-- Excerpted records follows --

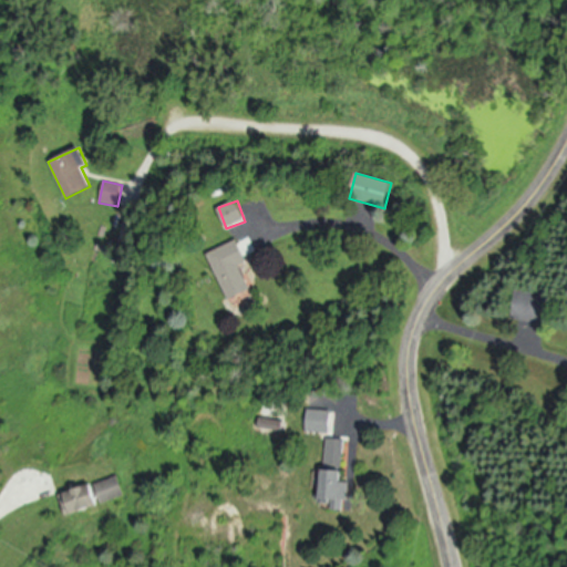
[(240,267),(248,264),(238,241),(208,255),(228,301),(251,291),(240,267)]
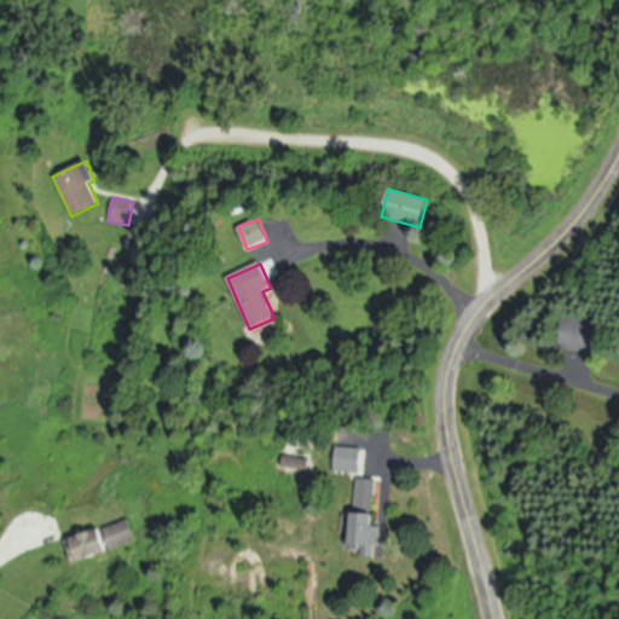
[(334,473),(359,473),(360,450),(335,449),(334,473)]
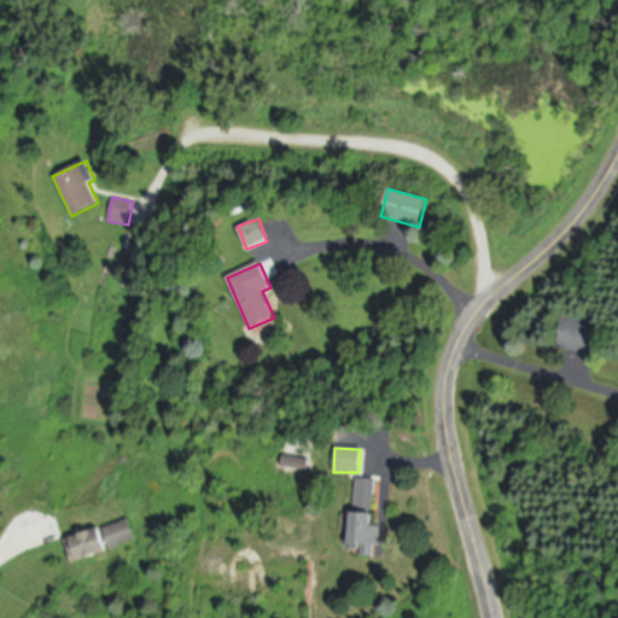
[(372,526),(374,481),(353,479),(350,548),(362,548),(362,557),(374,558),(374,547),(380,547),(382,526),(372,526)]
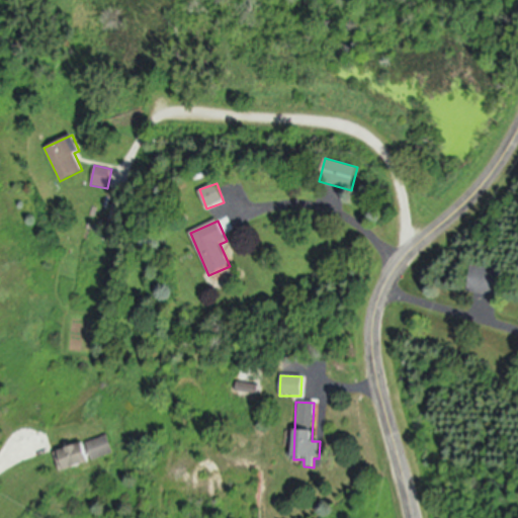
[(60,471),(114,455),(108,436),(54,452),(60,471)]
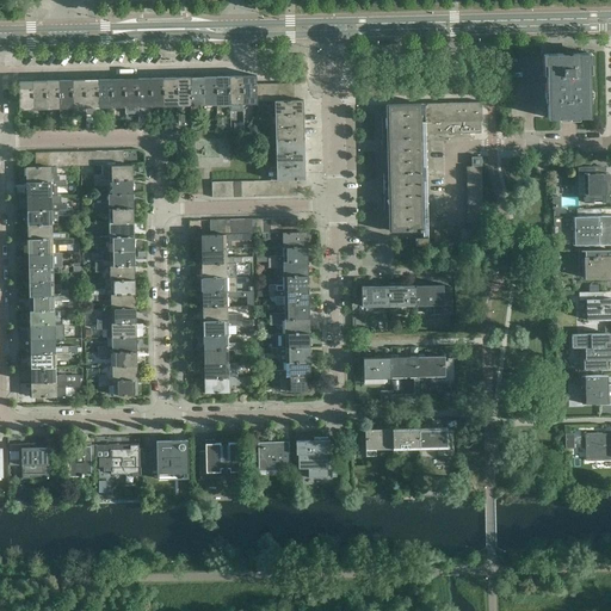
[(590,117),(588,63),(591,63),(591,53),(572,54),(572,55),(562,55),(562,54),(543,54),(543,65),(545,65),(547,118),(590,117)]
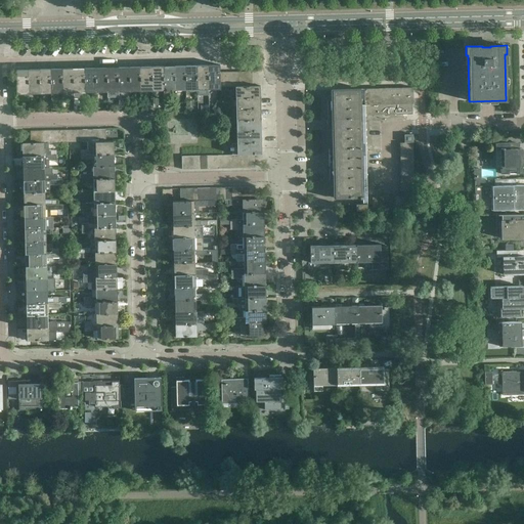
[(209,89),(208,87),(208,64),(197,66),(198,90),(209,89)]
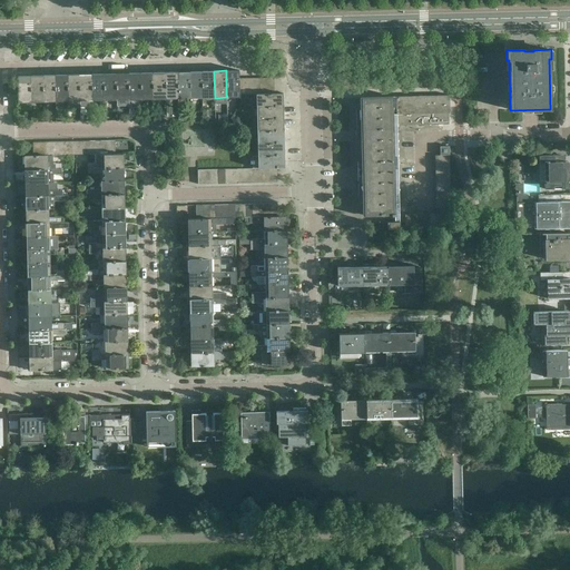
[(239,95),(239,79),(238,70),(226,70),(226,95),(239,95)]
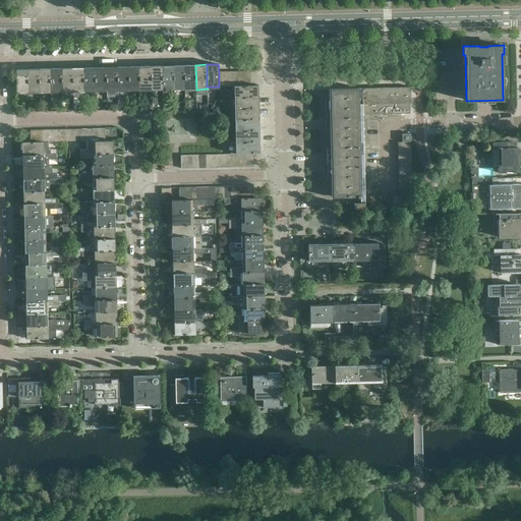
[(173,88),(173,65),(162,66),(162,88),(173,88)]
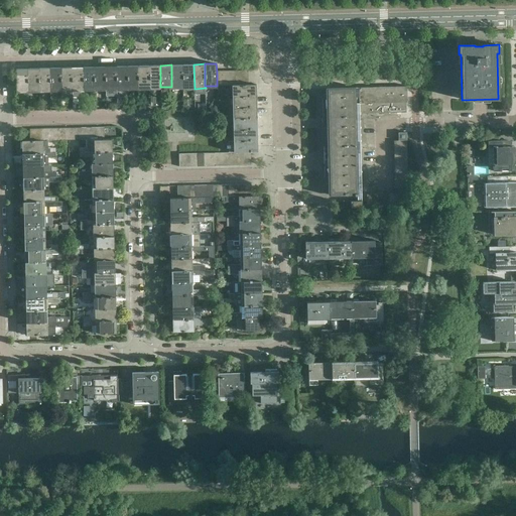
[(182,87),(182,65),(171,65),(171,87),(182,87)]
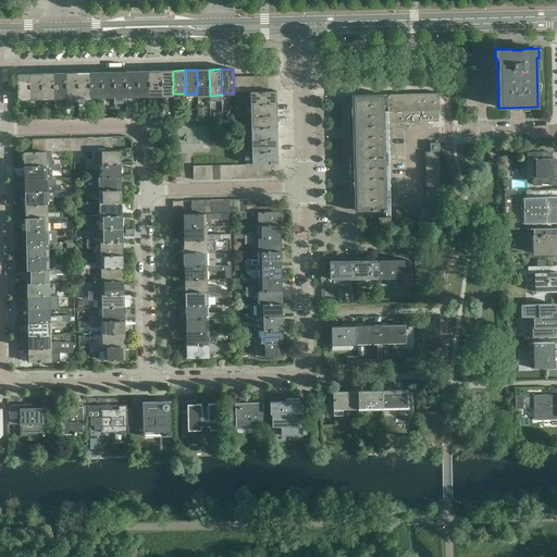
[(210,96),(209,70),(197,70),(197,94),(198,96),(210,96)]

-- Excerpted records concluded --

§ What the task requires: Take the line that holds "[(239,95),(239,79),(238,70),(226,70),(226,95),(239,95)]" as the start and the last line of the data as the end. Copy only those lines exactly, both ends included, except the pictures.

§ Answer to this task:
[(239,95),(239,79),(238,70),(226,70),(226,95),(239,95)]
[(173,88),(173,65),(162,66),(162,88),(173,88)]
[(182,87),(182,65),(171,65),(171,87),(182,87)]
[(210,96),(209,70),(197,70),(197,94),(198,96),(210,96)]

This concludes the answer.